• BRIEF:
The answer should consist of each line below that contains the word "lime".
- - - - -
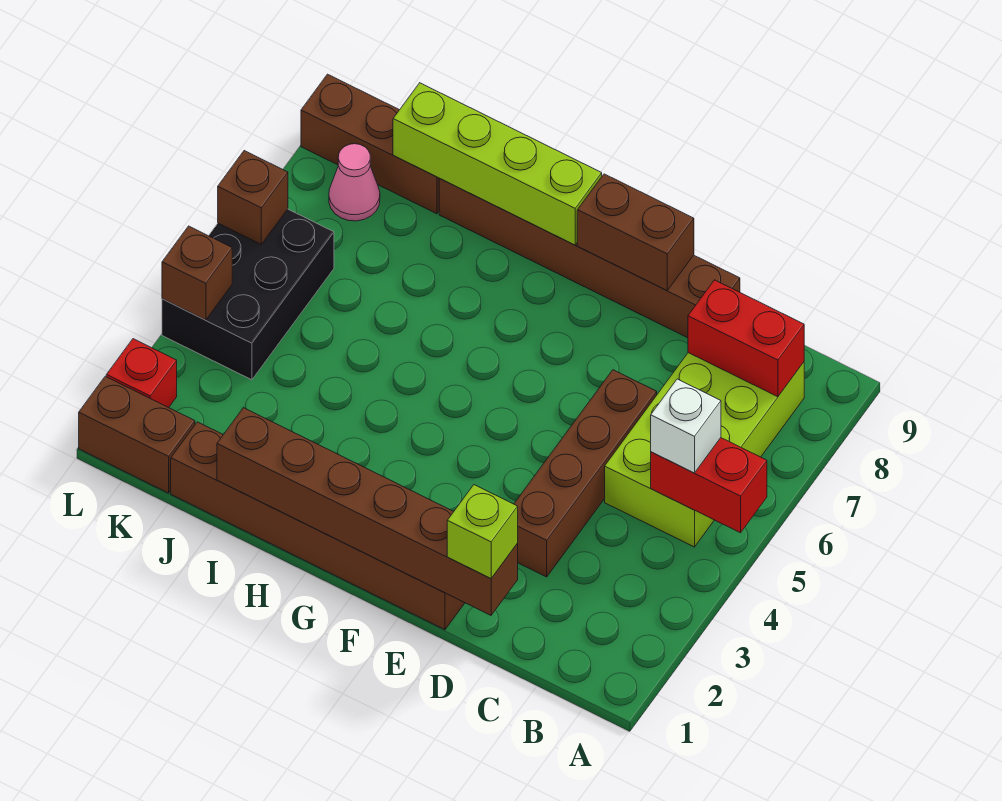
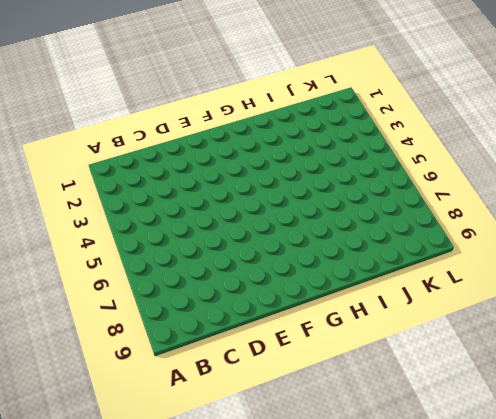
none -> lime brick B5:C8 level 1
none -> brown brick D3:D6 level 1
none -> brown brick D9:I9 level 1

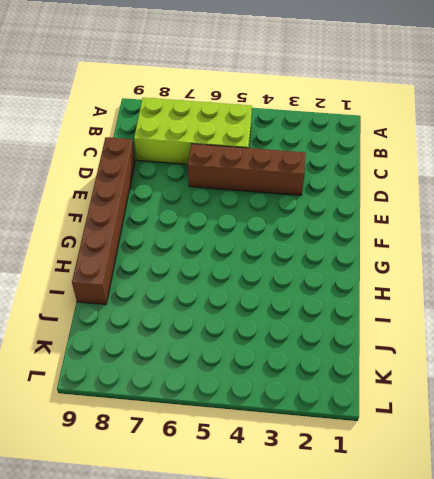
none -> brown brick E1:J1 level 1
none -> brown brick J9:L9 level 1
none -> brown brick K1:L1 level 1

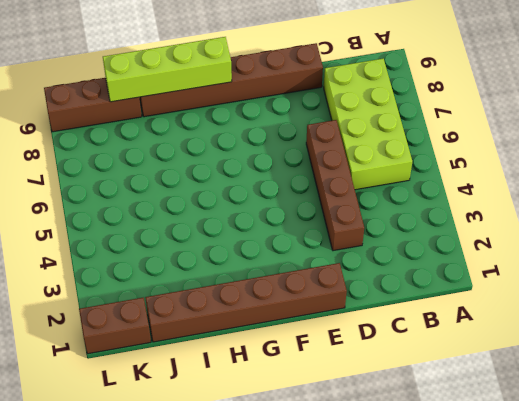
none -> black brick K4:L6 level 1
none -> pink cone K8 level 1
none -> red brick L2 level 1

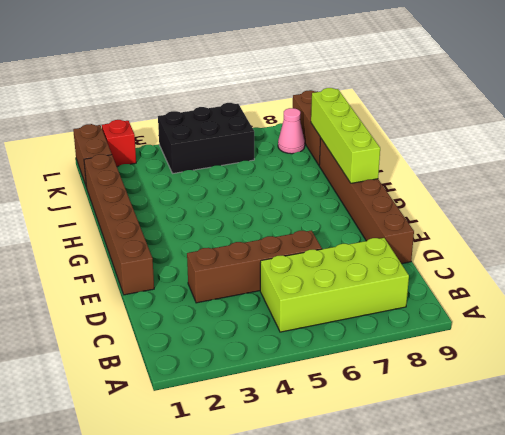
none -> red brick A5:B5 level 2
none -> red brick B8:C8 level 2
none -> brown brick D1:I1 level 2

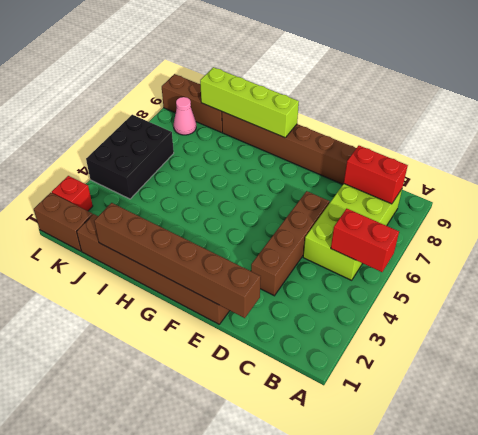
none -> brown brick E9:F9 level 2
none -> brown brick L4 level 2
none -> brown brick L6 level 2

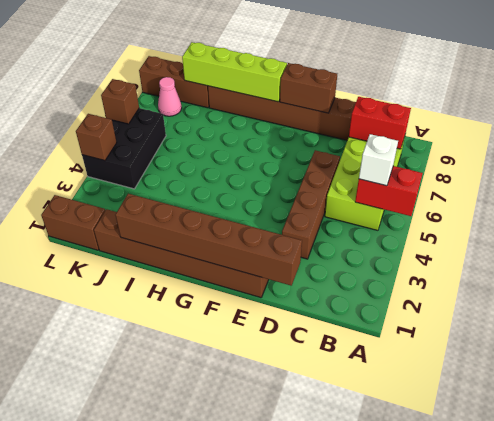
none -> red brick L2 level 1
none -> lime brick D1 level 3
- - - - -
• EXERCISE RESPONSE:
none -> lime brick B5:C8 level 1
none -> lime brick D1 level 3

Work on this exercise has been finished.